> Work to be completed:
The required answer is each line in the entries below where "none" occurs.

Dataset items:

>>>>

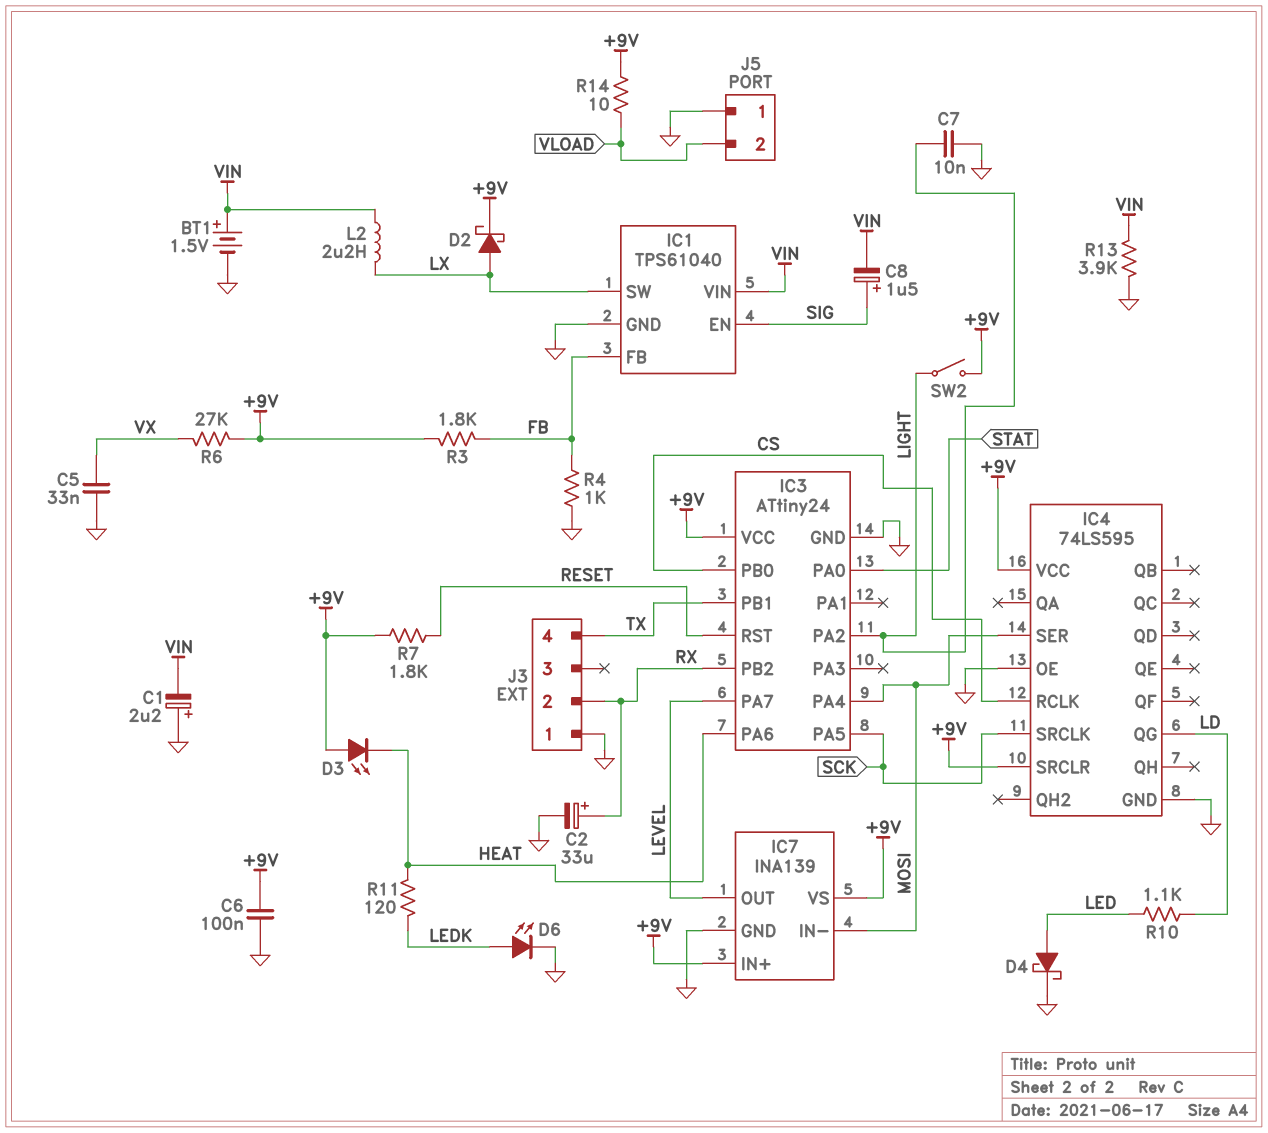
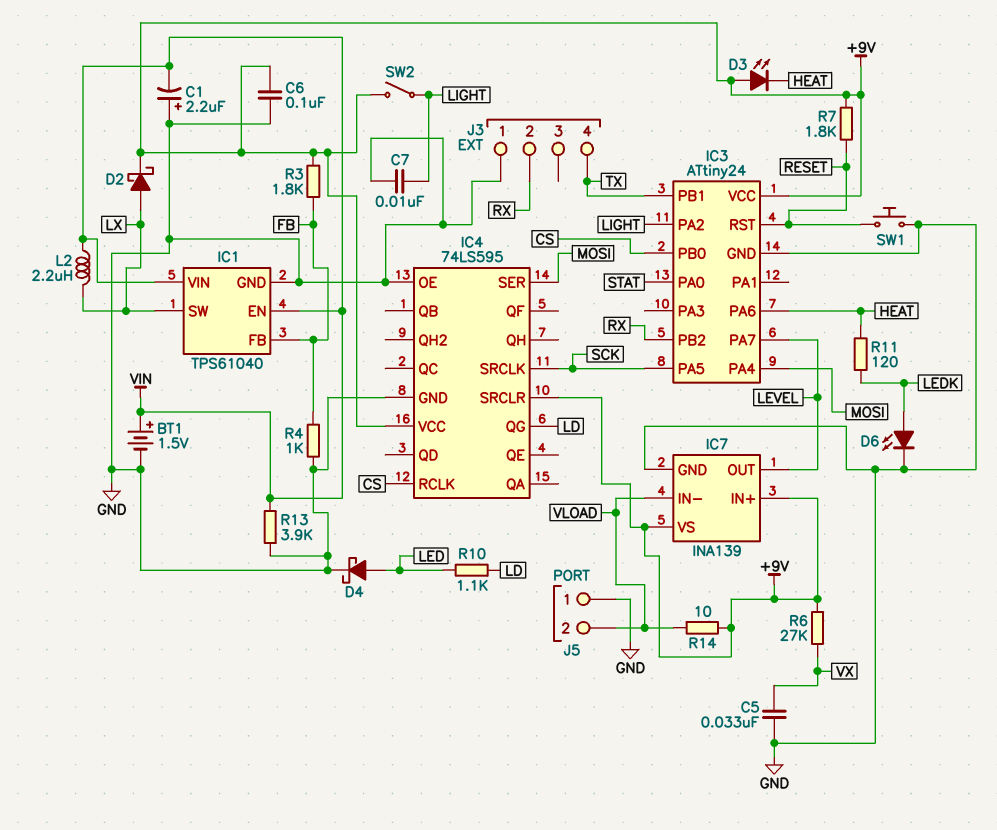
C2: 33uF (plus RX, minus GND) -> none
C8: 1.5uF (plus SIG, minus VIN) -> none
IC1 pin EN: SIG -> VIN
IC7 pin IN-: MOSI -> VLOAD
SW1: none -> button (GND, RESET)

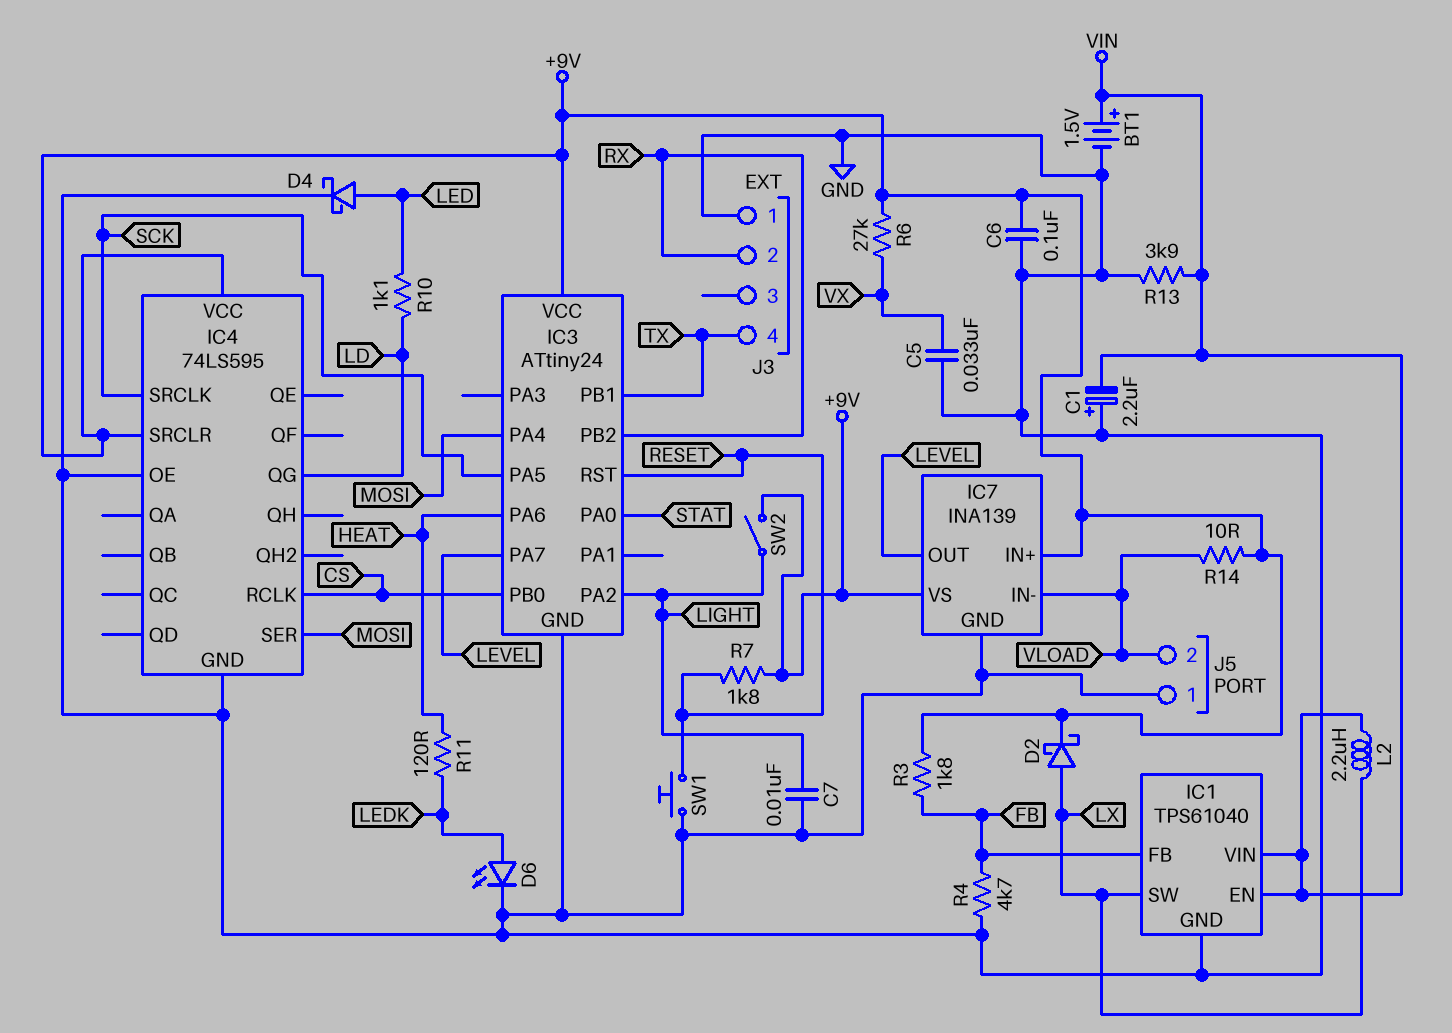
D3: LED (A +9V, K HEAT) -> none
R4: 1k (FB, GND) -> 4.7k (FB, GND)

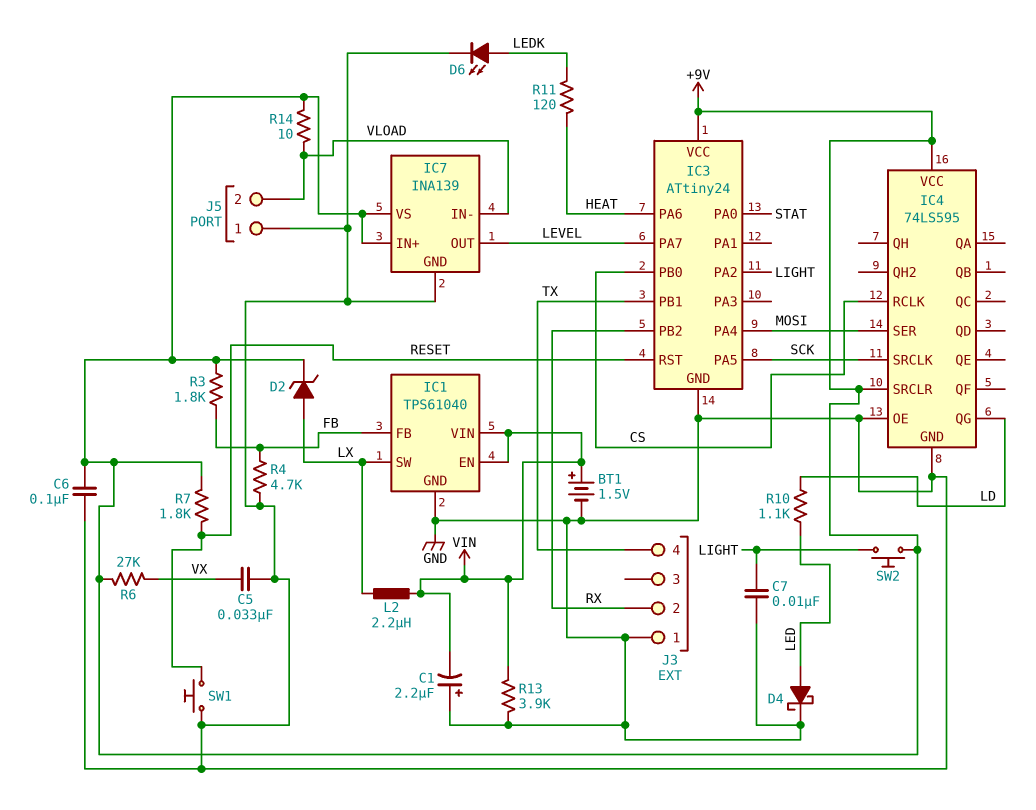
D2: schottky (A LX, K +9V) -> zener (A LX, K +9V)
SW2: switch (+9V, LIGHT) -> button (+9V, LIGHT)

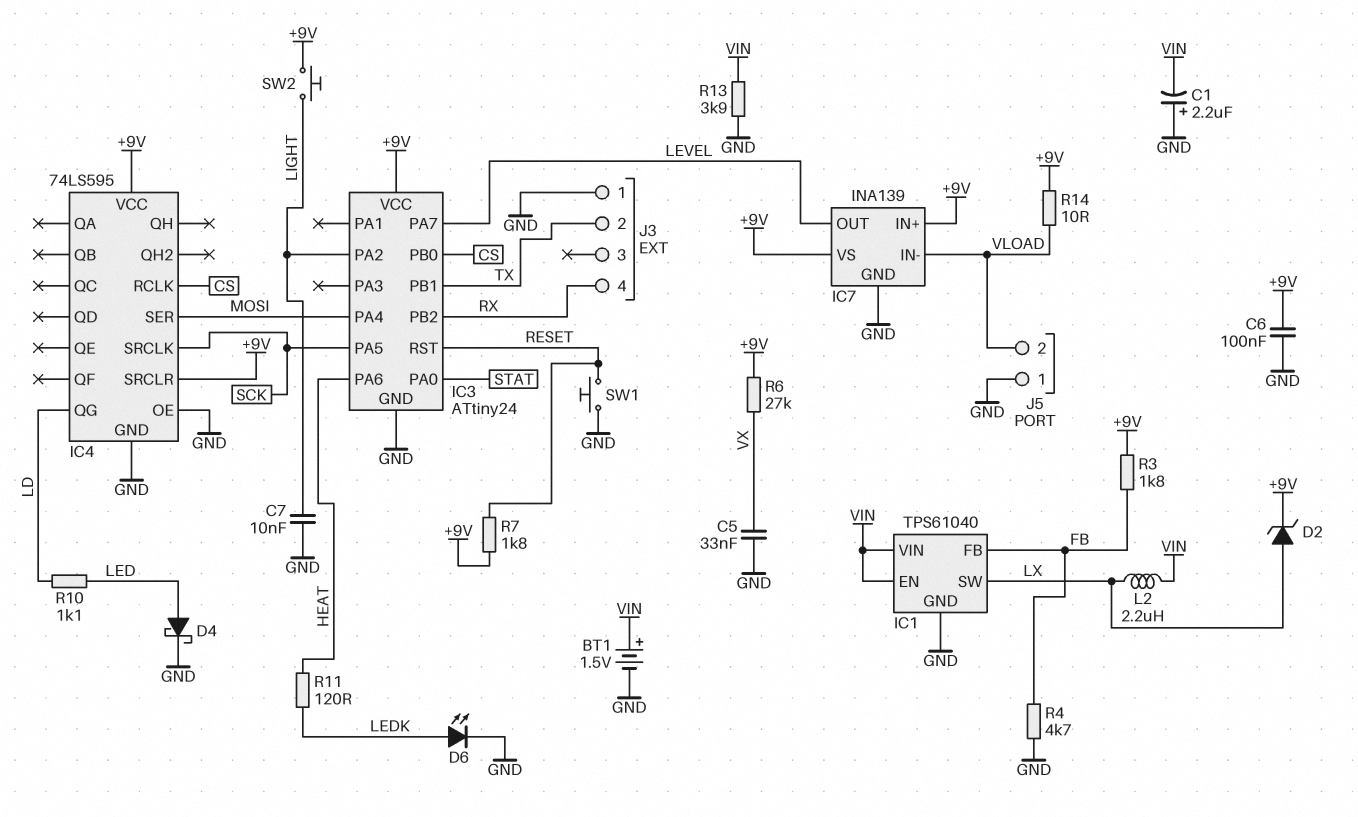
J3 pin 2: RX -> TX
J3 pin 4: TX -> RX

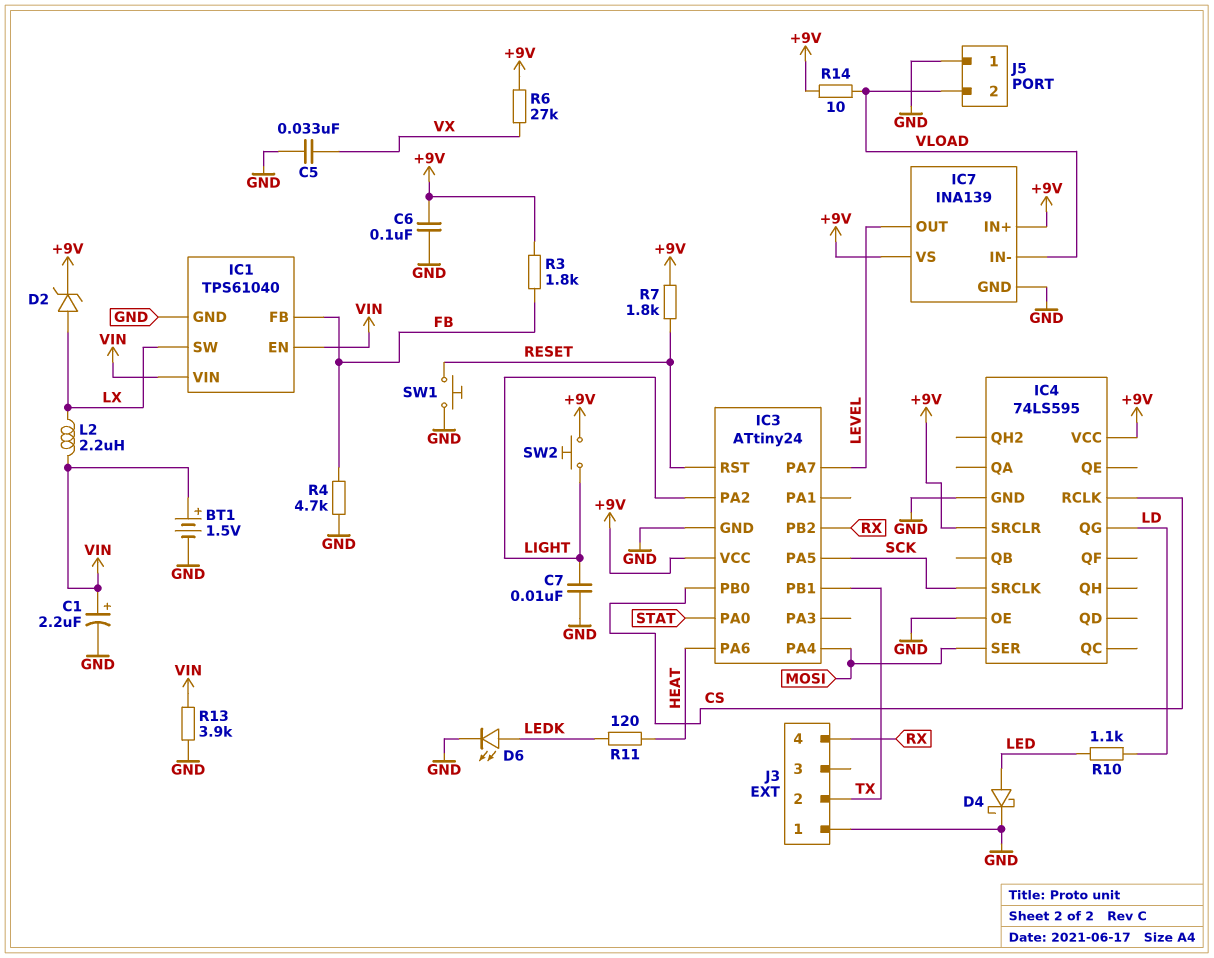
C1: 2.2uF (plus GND, minus VIN) -> 2.2uF (plus VIN, minus GND)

<<<<

> Result of this exercise:
C2: 33uF (plus RX, minus GND) -> none
C8: 1.5uF (plus SIG, minus VIN) -> none
SW1: none -> button (GND, RESET)
D3: LED (A +9V, K HEAT) -> none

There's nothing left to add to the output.